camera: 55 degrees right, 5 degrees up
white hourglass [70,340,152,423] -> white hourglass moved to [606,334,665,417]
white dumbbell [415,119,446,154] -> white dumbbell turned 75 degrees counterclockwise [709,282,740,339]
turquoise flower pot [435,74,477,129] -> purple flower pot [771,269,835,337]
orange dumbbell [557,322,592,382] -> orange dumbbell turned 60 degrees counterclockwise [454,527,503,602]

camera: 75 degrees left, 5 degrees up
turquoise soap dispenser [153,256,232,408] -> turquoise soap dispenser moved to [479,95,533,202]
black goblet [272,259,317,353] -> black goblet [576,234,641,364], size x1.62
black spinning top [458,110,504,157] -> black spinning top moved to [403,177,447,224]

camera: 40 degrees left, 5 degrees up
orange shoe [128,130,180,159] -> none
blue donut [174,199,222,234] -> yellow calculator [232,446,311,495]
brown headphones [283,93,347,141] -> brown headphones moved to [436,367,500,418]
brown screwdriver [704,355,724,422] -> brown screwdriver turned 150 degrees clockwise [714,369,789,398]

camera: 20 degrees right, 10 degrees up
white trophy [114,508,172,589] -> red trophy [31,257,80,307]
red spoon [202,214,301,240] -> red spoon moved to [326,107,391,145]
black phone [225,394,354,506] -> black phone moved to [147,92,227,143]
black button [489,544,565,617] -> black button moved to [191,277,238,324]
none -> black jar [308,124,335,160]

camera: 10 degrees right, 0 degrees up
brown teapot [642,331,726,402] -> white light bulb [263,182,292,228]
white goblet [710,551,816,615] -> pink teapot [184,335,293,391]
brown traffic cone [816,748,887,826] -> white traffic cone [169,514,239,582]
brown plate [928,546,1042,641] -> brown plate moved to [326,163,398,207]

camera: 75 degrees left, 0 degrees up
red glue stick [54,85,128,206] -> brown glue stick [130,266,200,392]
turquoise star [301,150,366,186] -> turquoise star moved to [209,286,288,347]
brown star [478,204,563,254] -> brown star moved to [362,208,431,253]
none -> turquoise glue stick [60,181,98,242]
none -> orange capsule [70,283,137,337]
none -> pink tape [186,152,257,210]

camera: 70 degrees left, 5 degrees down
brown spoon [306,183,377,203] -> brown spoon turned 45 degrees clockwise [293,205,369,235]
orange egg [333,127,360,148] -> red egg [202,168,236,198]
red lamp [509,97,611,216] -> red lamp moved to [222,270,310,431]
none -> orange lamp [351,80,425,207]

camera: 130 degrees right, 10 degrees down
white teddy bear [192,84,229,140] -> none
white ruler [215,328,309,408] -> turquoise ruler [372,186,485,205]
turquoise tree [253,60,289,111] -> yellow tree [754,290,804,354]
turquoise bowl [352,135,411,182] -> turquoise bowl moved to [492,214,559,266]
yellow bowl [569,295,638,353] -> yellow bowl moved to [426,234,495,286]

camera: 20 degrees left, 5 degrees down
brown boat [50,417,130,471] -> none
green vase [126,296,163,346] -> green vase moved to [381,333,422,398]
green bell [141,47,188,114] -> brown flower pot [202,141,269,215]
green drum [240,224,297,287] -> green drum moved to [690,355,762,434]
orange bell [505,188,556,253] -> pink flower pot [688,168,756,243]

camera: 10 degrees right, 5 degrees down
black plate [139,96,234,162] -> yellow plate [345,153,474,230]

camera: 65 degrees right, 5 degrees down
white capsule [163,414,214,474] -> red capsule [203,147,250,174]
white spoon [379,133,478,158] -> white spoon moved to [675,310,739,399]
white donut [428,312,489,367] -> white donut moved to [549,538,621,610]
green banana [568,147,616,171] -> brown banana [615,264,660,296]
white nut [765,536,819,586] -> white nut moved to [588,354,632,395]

- - - - -

Nothing in the entries may change. Retype them all.

camera: 55 degrees right, 5 degrees up
white hourglass [70,340,152,423] -> white hourglass moved to [606,334,665,417]
white dumbbell [415,119,446,154] -> white dumbbell turned 75 degrees counterclockwise [709,282,740,339]
turquoise flower pot [435,74,477,129] -> purple flower pot [771,269,835,337]
orange dumbbell [557,322,592,382] -> orange dumbbell turned 60 degrees counterclockwise [454,527,503,602]

camera: 75 degrees left, 5 degrees up
turquoise soap dispenser [153,256,232,408] -> turquoise soap dispenser moved to [479,95,533,202]
black goblet [272,259,317,353] -> black goblet [576,234,641,364], size x1.62
black spinning top [458,110,504,157] -> black spinning top moved to [403,177,447,224]

camera: 40 degrees left, 5 degrees up
orange shoe [128,130,180,159] -> none
blue donut [174,199,222,234] -> yellow calculator [232,446,311,495]
brown headphones [283,93,347,141] -> brown headphones moved to [436,367,500,418]
brown screwdriver [704,355,724,422] -> brown screwdriver turned 150 degrees clockwise [714,369,789,398]

camera: 20 degrees right, 10 degrees up
white trophy [114,508,172,589] -> red trophy [31,257,80,307]
red spoon [202,214,301,240] -> red spoon moved to [326,107,391,145]
black phone [225,394,354,506] -> black phone moved to [147,92,227,143]
black button [489,544,565,617] -> black button moved to [191,277,238,324]
none -> black jar [308,124,335,160]

camera: 10 degrees right, 0 degrees up
brown teapot [642,331,726,402] -> white light bulb [263,182,292,228]
white goblet [710,551,816,615] -> pink teapot [184,335,293,391]
brown traffic cone [816,748,887,826] -> white traffic cone [169,514,239,582]
brown plate [928,546,1042,641] -> brown plate moved to [326,163,398,207]

camera: 75 degrees left, 0 degrees up
red glue stick [54,85,128,206] -> brown glue stick [130,266,200,392]
turquoise star [301,150,366,186] -> turquoise star moved to [209,286,288,347]
brown star [478,204,563,254] -> brown star moved to [362,208,431,253]
none -> turquoise glue stick [60,181,98,242]
none -> orange capsule [70,283,137,337]
none -> pink tape [186,152,257,210]

camera: 70 degrees left, 5 degrees down
brown spoon [306,183,377,203] -> brown spoon turned 45 degrees clockwise [293,205,369,235]
orange egg [333,127,360,148] -> red egg [202,168,236,198]
red lamp [509,97,611,216] -> red lamp moved to [222,270,310,431]
none -> orange lamp [351,80,425,207]

camera: 130 degrees right, 10 degrees down
white teddy bear [192,84,229,140] -> none
white ruler [215,328,309,408] -> turquoise ruler [372,186,485,205]
turquoise tree [253,60,289,111] -> yellow tree [754,290,804,354]
turquoise bowl [352,135,411,182] -> turquoise bowl moved to [492,214,559,266]
yellow bowl [569,295,638,353] -> yellow bowl moved to [426,234,495,286]

camera: 20 degrees left, 5 degrees down
brown boat [50,417,130,471] -> none
green vase [126,296,163,346] -> green vase moved to [381,333,422,398]
green bell [141,47,188,114] -> brown flower pot [202,141,269,215]
green drum [240,224,297,287] -> green drum moved to [690,355,762,434]
orange bell [505,188,556,253] -> pink flower pot [688,168,756,243]

camera: 10 degrees right, 5 degrees down
black plate [139,96,234,162] -> yellow plate [345,153,474,230]

camera: 65 degrees right, 5 degrees down
white capsule [163,414,214,474] -> red capsule [203,147,250,174]
white spoon [379,133,478,158] -> white spoon moved to [675,310,739,399]
white donut [428,312,489,367] -> white donut moved to [549,538,621,610]
green banana [568,147,616,171] -> brown banana [615,264,660,296]
white nut [765,536,819,586] -> white nut moved to [588,354,632,395]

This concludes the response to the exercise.